THE PROBLEM -
Spot each line in the data below containing "stool" and copy it.

PROVIDED RECORDS -
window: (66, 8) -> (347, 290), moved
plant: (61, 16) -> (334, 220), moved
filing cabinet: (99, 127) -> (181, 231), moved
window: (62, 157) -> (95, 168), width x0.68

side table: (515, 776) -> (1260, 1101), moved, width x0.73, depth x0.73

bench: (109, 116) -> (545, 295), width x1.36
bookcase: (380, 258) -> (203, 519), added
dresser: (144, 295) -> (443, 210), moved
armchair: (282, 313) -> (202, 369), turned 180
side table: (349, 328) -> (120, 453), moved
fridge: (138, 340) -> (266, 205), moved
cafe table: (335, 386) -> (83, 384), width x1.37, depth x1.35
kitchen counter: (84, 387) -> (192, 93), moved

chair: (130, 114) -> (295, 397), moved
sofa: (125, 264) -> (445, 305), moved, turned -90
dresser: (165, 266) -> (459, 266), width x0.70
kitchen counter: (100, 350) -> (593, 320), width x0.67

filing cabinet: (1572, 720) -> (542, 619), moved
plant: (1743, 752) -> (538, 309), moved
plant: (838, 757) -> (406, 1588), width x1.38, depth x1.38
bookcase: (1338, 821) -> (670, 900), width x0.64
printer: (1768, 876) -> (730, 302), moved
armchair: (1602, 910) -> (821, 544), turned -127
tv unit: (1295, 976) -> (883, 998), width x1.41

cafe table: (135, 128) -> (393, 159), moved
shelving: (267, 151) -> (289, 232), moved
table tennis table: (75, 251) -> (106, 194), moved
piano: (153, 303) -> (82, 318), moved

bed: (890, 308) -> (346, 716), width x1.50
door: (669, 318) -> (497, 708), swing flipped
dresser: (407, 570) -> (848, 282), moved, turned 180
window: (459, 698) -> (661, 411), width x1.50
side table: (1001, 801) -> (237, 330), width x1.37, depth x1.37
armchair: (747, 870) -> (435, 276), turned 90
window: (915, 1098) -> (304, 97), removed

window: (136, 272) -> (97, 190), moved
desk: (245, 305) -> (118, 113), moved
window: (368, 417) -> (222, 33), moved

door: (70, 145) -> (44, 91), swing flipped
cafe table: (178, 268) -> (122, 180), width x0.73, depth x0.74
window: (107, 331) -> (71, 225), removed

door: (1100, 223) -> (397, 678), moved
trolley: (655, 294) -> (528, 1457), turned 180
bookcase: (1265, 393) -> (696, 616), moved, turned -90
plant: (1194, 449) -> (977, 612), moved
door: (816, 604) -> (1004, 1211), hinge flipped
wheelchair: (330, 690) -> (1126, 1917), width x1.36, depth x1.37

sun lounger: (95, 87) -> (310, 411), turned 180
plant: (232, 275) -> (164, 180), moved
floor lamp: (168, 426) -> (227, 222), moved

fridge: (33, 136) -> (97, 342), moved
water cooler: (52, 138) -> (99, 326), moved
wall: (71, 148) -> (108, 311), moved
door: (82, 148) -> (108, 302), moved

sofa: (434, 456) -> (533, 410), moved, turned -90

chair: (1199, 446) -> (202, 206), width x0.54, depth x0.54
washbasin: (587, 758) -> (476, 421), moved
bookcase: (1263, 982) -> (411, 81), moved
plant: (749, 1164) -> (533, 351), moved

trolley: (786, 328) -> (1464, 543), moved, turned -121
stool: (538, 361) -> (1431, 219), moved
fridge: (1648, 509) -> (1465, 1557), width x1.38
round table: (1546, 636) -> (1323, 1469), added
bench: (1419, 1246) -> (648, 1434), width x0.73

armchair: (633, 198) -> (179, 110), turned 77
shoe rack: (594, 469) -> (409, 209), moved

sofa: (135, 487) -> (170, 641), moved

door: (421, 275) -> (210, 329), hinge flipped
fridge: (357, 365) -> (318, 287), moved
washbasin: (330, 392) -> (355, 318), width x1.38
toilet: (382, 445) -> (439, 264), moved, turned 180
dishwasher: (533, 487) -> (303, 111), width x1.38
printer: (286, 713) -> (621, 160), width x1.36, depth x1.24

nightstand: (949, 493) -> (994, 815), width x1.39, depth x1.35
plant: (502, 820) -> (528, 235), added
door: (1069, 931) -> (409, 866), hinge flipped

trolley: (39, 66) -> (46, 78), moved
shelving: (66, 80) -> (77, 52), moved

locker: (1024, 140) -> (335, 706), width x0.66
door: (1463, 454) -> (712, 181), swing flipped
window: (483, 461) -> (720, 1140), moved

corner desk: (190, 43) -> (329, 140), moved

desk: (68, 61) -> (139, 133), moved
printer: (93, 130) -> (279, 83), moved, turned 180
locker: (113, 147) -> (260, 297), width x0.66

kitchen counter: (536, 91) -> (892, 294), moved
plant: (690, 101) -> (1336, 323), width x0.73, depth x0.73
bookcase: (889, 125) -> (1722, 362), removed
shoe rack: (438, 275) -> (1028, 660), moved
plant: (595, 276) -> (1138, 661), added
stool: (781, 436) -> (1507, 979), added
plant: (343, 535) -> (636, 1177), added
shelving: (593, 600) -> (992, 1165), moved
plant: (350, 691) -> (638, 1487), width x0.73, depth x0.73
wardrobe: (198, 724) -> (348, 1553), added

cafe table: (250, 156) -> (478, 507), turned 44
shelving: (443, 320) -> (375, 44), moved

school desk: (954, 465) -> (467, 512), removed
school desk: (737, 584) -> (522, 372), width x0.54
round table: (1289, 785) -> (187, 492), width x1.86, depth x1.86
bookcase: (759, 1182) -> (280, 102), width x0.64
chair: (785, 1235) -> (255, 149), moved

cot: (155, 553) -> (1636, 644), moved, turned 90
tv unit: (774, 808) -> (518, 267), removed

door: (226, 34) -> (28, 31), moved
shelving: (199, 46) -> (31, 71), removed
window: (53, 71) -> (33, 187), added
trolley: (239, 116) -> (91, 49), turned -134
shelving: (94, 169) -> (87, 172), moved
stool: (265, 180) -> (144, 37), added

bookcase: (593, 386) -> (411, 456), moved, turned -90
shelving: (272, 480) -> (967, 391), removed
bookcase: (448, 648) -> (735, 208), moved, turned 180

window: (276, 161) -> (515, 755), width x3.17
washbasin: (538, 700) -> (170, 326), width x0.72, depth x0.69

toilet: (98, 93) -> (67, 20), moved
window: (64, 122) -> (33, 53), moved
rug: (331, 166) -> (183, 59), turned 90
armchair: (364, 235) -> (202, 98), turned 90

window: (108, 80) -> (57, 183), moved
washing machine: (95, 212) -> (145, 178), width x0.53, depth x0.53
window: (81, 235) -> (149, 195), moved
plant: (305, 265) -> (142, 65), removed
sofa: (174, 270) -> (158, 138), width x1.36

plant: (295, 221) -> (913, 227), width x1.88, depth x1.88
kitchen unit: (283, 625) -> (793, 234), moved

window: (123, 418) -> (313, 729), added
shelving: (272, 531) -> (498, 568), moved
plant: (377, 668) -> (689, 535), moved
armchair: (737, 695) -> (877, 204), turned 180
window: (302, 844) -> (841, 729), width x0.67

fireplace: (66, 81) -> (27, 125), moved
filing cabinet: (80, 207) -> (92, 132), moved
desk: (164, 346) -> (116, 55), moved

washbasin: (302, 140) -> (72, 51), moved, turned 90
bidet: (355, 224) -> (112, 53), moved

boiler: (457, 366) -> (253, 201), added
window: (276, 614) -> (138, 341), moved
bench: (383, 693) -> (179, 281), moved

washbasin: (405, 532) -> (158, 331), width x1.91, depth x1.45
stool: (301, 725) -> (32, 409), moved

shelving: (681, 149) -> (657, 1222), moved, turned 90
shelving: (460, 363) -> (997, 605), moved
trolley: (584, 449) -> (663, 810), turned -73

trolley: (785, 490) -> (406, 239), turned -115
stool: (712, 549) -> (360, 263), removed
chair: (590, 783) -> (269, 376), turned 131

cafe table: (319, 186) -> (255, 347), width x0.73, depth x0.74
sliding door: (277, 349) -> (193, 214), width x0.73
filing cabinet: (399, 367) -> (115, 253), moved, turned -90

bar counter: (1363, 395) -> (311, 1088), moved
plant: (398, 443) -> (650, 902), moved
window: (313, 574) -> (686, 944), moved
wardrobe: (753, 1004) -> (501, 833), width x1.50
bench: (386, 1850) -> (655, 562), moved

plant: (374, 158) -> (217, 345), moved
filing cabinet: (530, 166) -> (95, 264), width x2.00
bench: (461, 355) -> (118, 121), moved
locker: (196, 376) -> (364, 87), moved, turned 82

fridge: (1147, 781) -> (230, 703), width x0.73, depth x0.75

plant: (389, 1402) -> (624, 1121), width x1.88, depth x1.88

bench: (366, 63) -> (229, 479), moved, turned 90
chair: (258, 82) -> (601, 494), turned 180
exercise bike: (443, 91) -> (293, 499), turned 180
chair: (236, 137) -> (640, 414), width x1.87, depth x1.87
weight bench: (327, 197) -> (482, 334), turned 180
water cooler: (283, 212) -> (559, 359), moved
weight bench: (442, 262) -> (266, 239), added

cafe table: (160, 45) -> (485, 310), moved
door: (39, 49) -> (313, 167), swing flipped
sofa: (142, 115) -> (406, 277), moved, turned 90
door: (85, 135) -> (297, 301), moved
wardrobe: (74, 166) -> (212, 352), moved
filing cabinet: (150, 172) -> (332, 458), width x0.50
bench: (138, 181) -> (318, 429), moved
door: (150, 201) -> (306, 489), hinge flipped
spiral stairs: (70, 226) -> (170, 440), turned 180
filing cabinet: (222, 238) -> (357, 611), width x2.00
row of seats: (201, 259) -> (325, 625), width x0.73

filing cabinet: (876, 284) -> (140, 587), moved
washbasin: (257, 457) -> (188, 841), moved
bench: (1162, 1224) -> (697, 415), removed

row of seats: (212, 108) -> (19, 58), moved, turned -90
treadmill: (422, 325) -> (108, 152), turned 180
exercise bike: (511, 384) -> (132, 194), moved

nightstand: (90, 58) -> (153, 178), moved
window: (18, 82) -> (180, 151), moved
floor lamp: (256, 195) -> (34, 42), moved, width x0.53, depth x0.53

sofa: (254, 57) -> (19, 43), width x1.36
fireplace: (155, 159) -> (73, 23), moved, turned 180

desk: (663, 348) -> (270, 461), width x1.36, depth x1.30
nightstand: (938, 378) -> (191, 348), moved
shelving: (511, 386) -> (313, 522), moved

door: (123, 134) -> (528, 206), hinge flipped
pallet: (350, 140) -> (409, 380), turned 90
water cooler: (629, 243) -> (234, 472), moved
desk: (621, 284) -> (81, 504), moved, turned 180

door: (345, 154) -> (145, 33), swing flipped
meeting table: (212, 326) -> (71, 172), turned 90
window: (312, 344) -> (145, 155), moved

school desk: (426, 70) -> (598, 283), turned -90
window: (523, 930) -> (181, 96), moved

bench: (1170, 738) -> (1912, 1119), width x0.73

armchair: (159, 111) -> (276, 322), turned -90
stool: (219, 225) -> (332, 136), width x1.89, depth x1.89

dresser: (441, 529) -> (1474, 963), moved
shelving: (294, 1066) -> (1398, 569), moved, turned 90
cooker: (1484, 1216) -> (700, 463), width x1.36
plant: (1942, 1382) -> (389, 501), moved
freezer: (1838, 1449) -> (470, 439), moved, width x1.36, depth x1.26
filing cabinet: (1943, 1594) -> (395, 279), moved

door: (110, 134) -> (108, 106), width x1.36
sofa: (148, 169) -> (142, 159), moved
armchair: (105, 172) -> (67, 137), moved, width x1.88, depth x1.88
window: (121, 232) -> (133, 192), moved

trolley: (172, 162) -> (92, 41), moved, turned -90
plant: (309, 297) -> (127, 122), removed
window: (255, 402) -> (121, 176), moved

RESPONSE BELOW -
stool: (538, 361) -> (1431, 219), moved
stool: (781, 436) -> (1507, 979), added
stool: (265, 180) -> (144, 37), added
stool: (301, 725) -> (32, 409), moved
stool: (712, 549) -> (360, 263), removed
stool: (219, 225) -> (332, 136), width x1.89, depth x1.89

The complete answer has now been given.